Difference listings
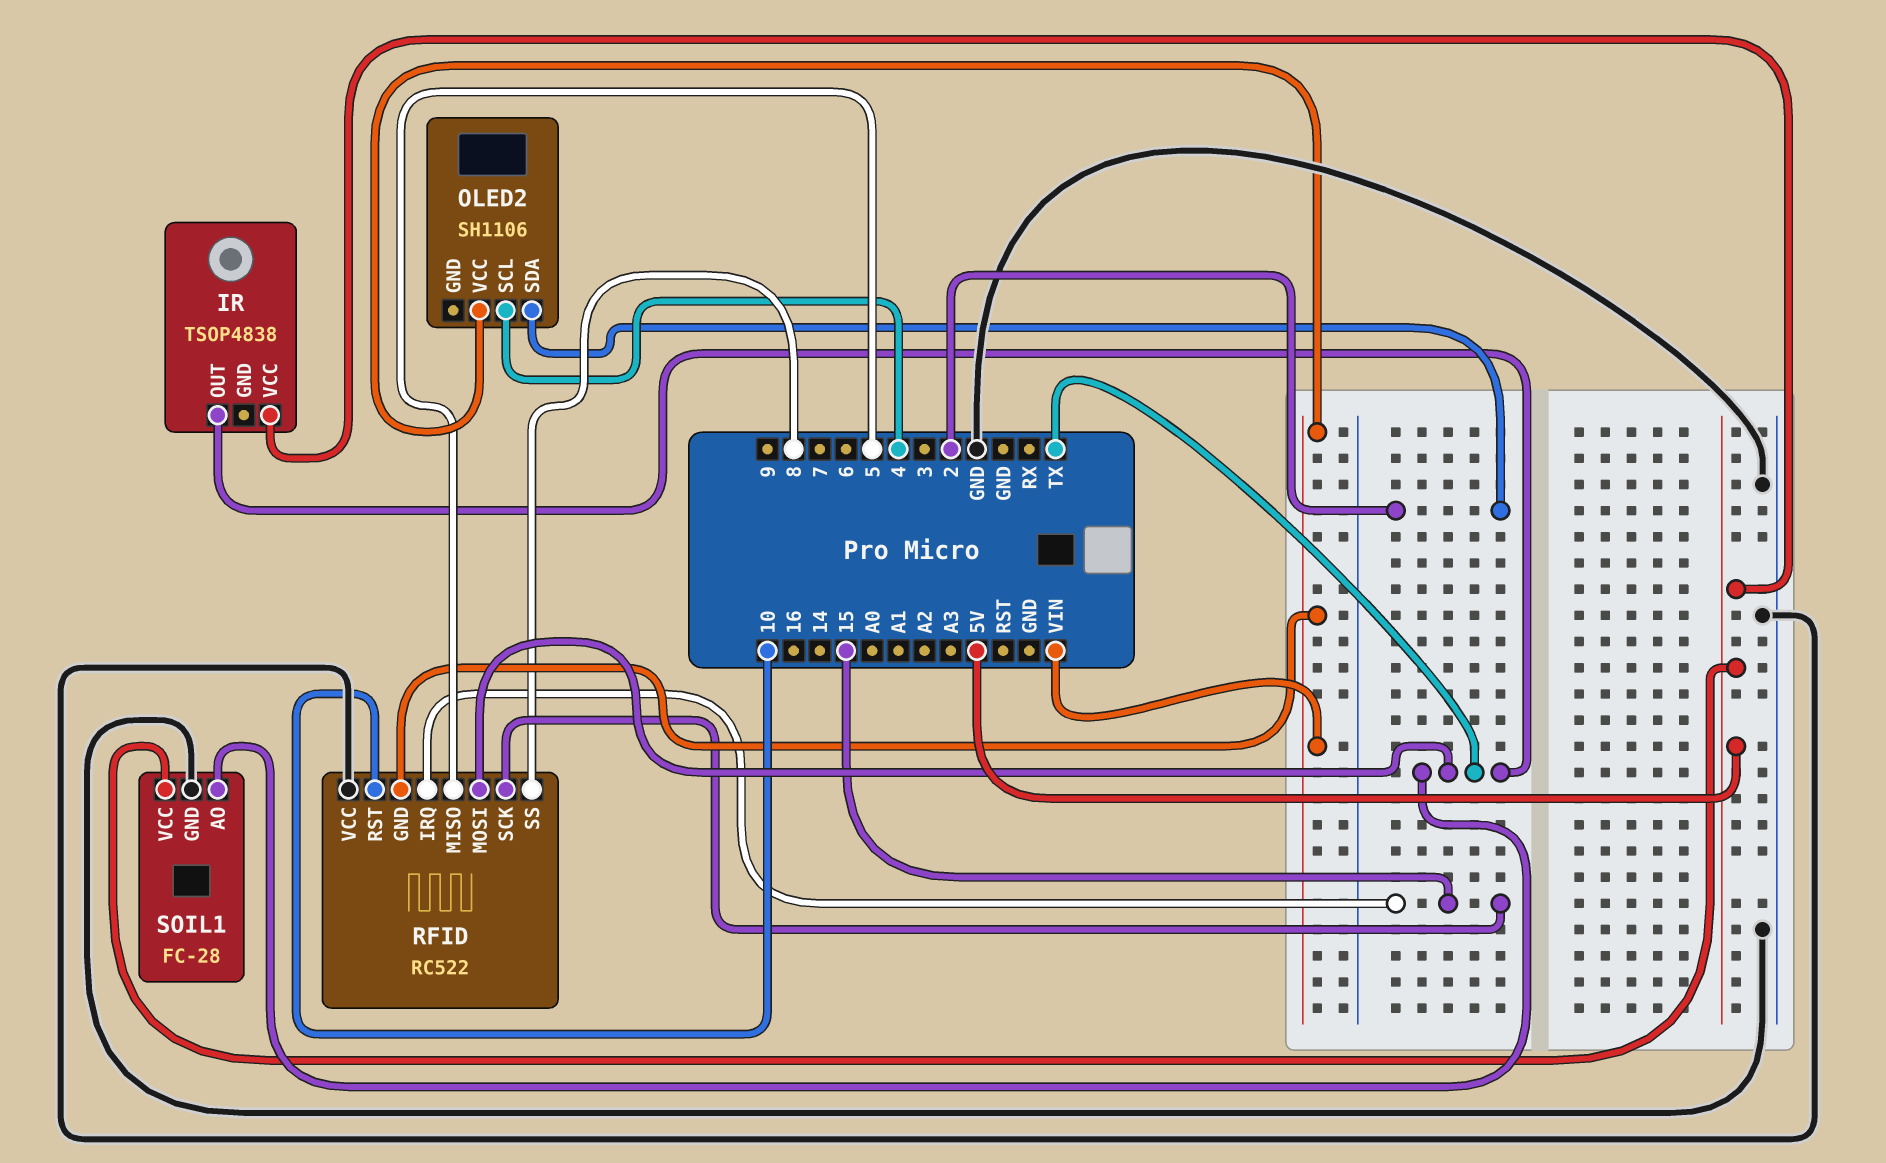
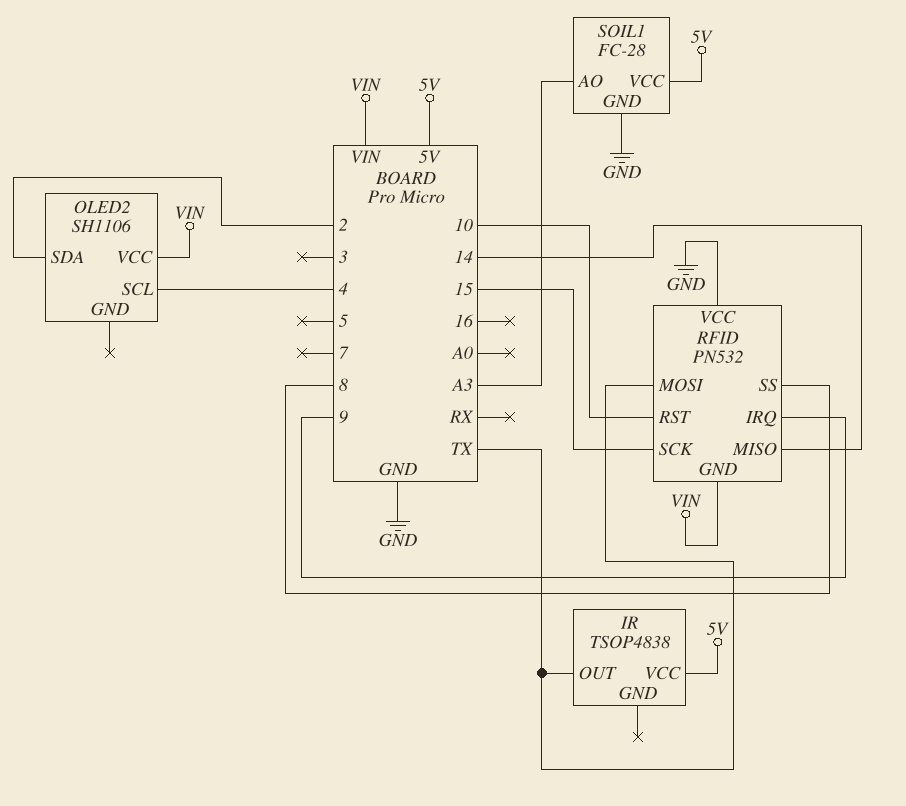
RFID: RC522 -> PN532
RFID pin IRQ: 15 -> 9
RFID pin MISO: 5 -> 14
SOIL1 pin AO: TX -> A3

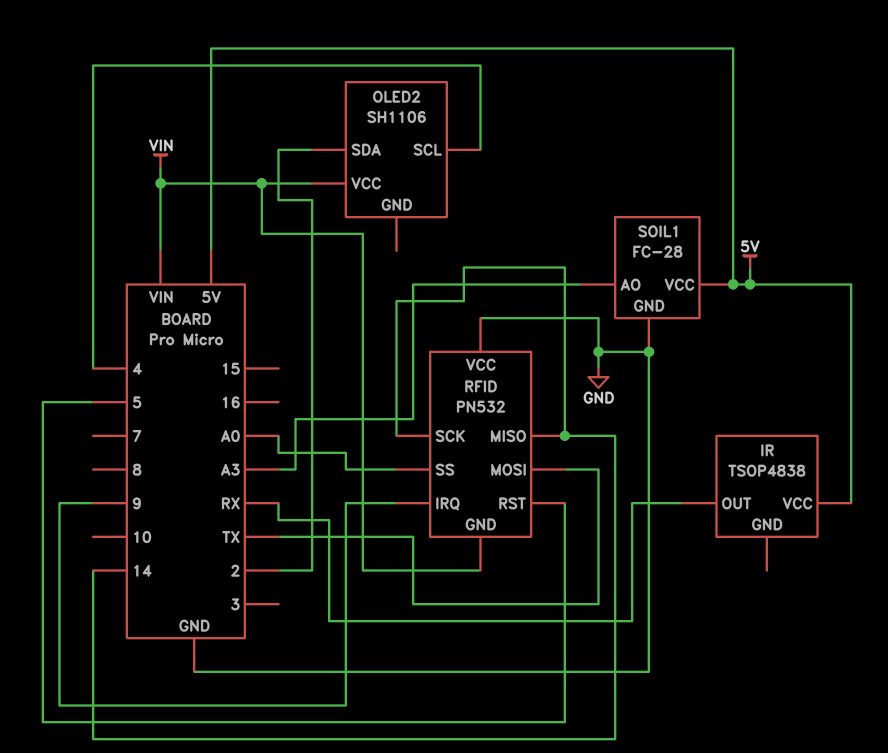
IR pin OUT: TX -> RX
RFID pin RST: 10 -> 5
RFID pin SCK: 15 -> 14
RFID pin SS: 8 -> A0

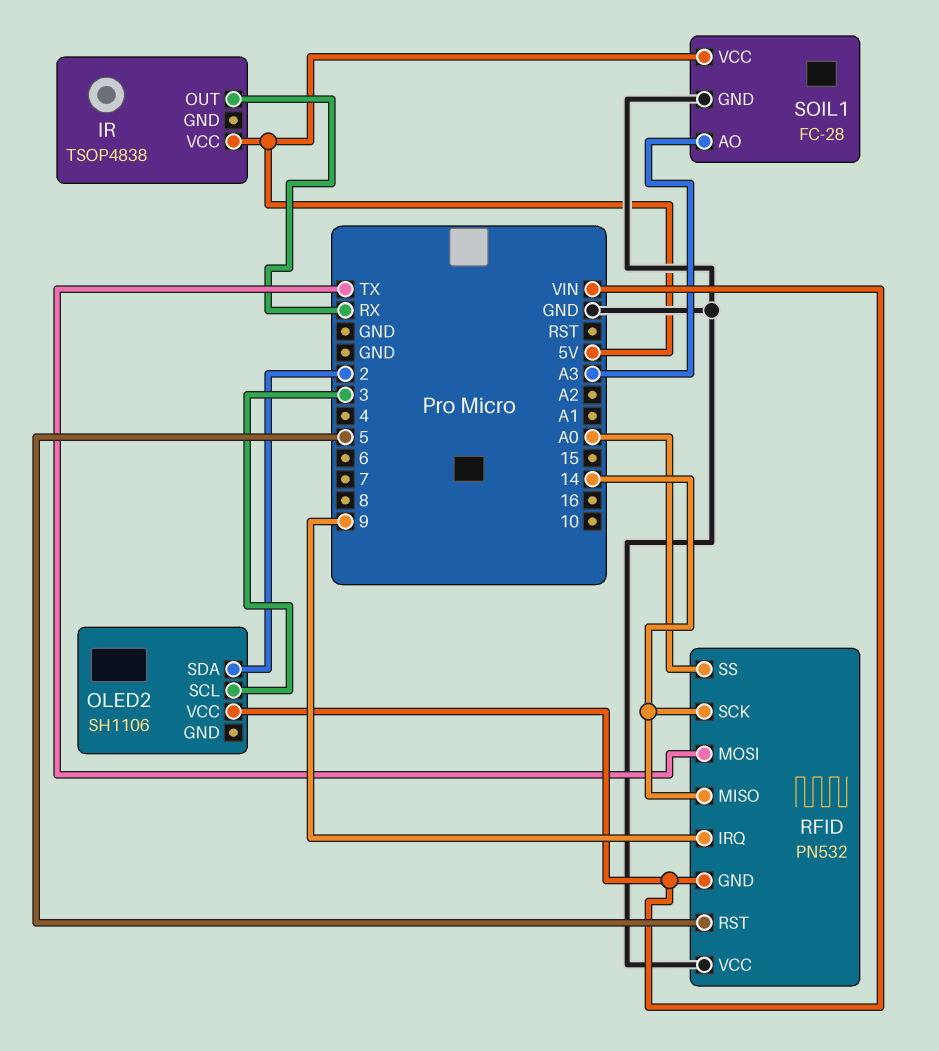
OLED2 pin SCL: 4 -> 3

- _Directions_
What is needed here is an exact copy of all the entries, without the pictures.

- _Solution to this task_
RFID: RC522 -> PN532
RFID pin IRQ: 15 -> 9
RFID pin MISO: 5 -> 14
SOIL1 pin AO: TX -> A3

IR pin OUT: TX -> RX
RFID pin RST: 10 -> 5
RFID pin SCK: 15 -> 14
RFID pin SS: 8 -> A0

OLED2 pin SCL: 4 -> 3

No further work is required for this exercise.